- Assignment
All the data below goes into the copy word for word, but the pictures don't.

Items listed in a dataset
-.-.-
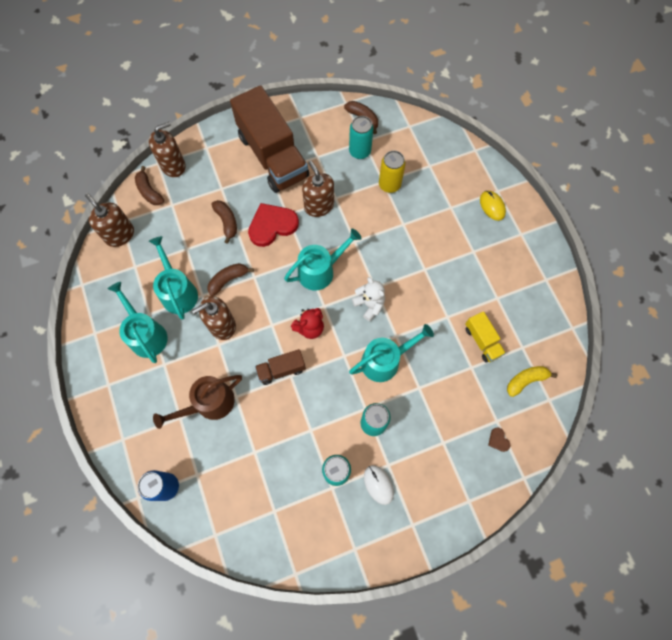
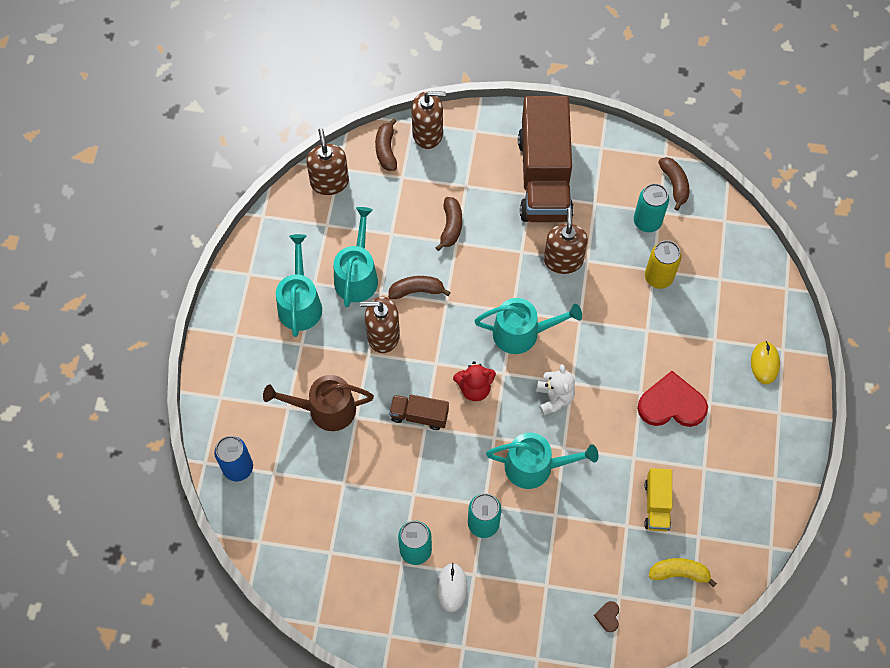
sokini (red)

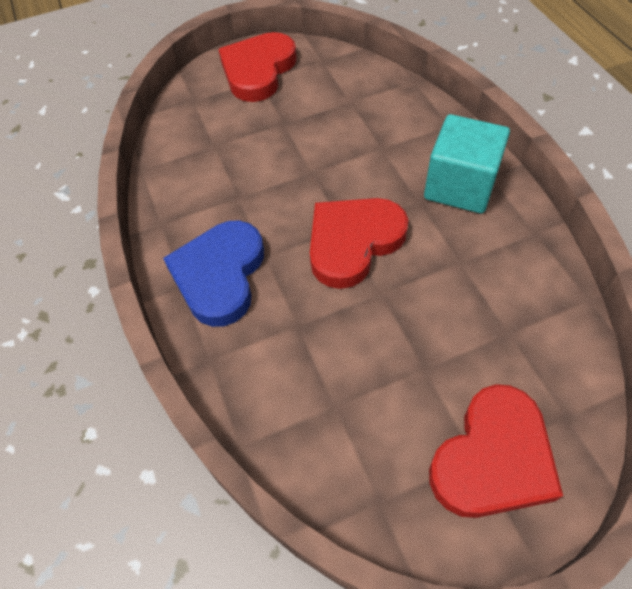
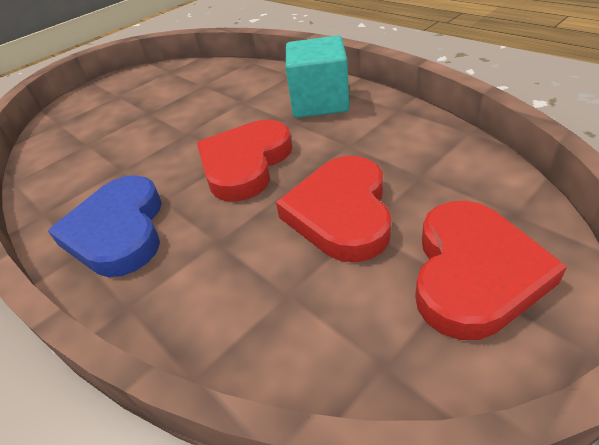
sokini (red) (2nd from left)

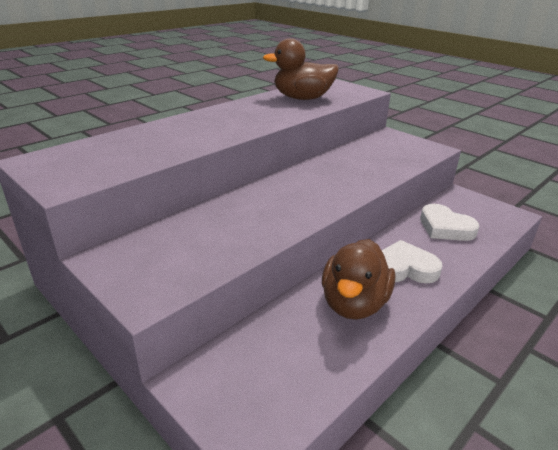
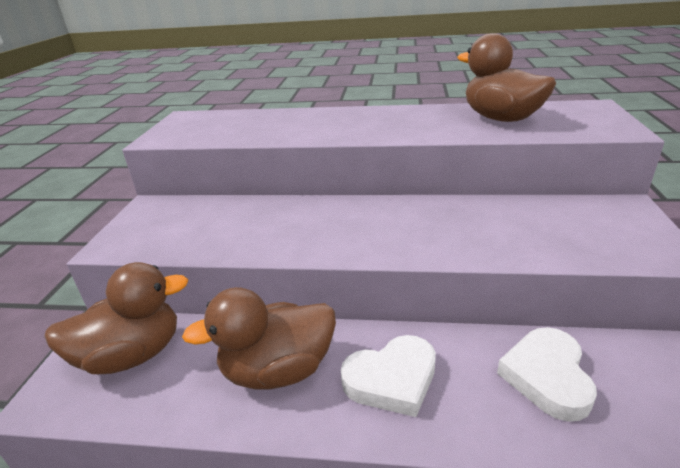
sokini (white) (1st from left)
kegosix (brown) (1st from left)

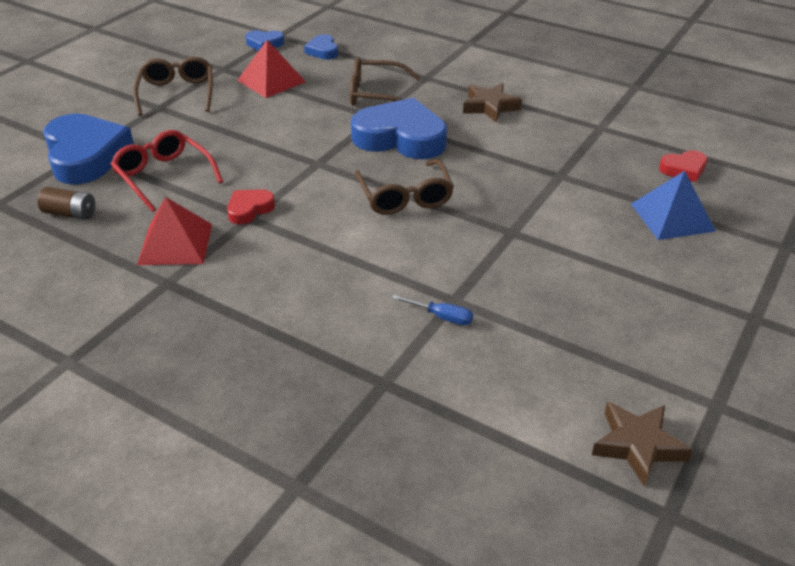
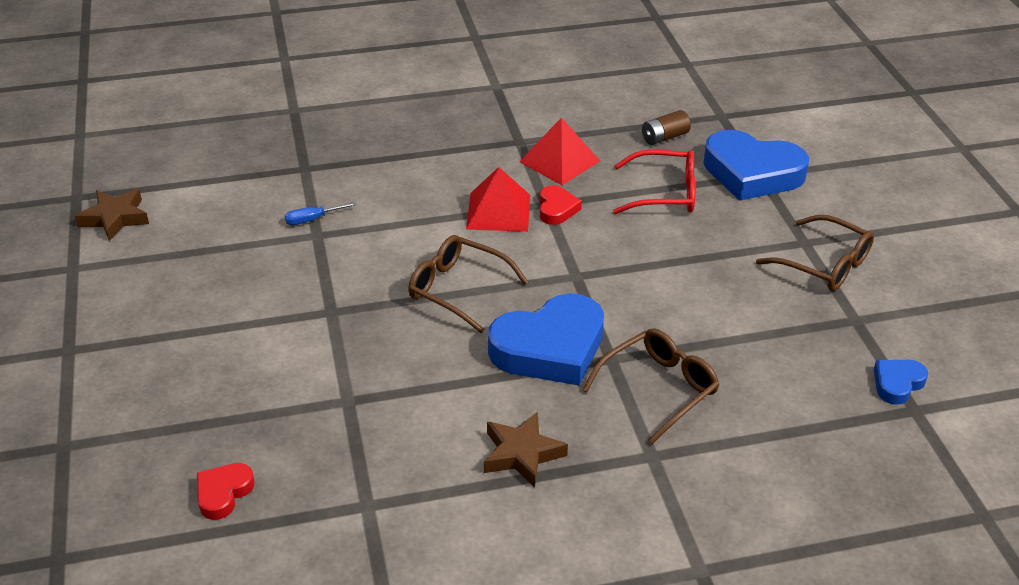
sokini (blue) (3rd from left in the first image)
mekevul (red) (1st from left)
mekevul (blue)

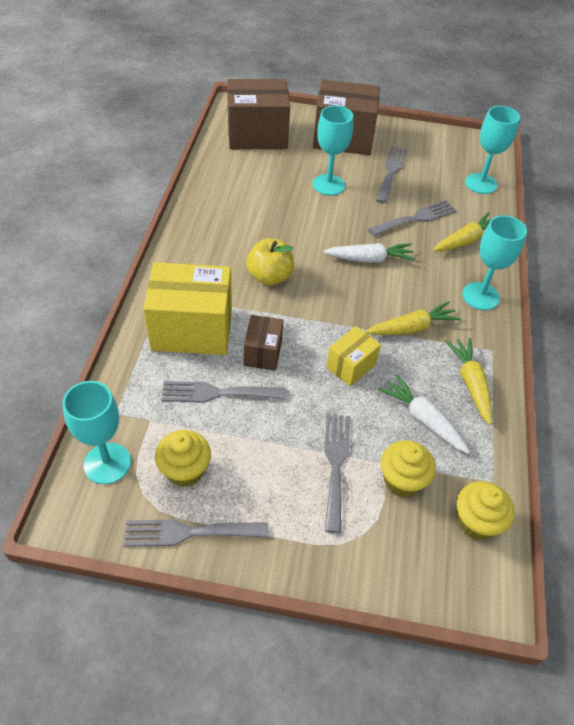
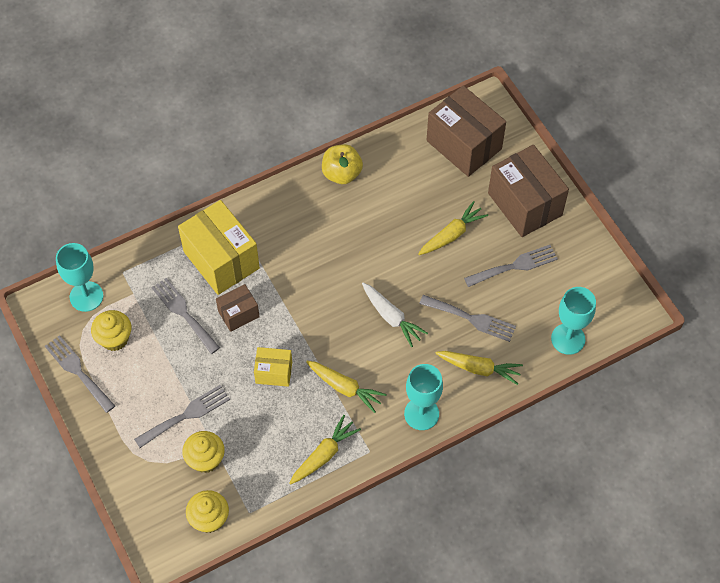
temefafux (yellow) (3rd from left)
-.-.-
- Completed exercise
sokini (red)

sokini (red) (2nd from left)

sokini (white) (1st from left)
kegosix (brown) (1st from left)

sokini (blue) (3rd from left in the first image)
mekevul (red) (1st from left)
mekevul (blue)

temefafux (yellow) (3rd from left)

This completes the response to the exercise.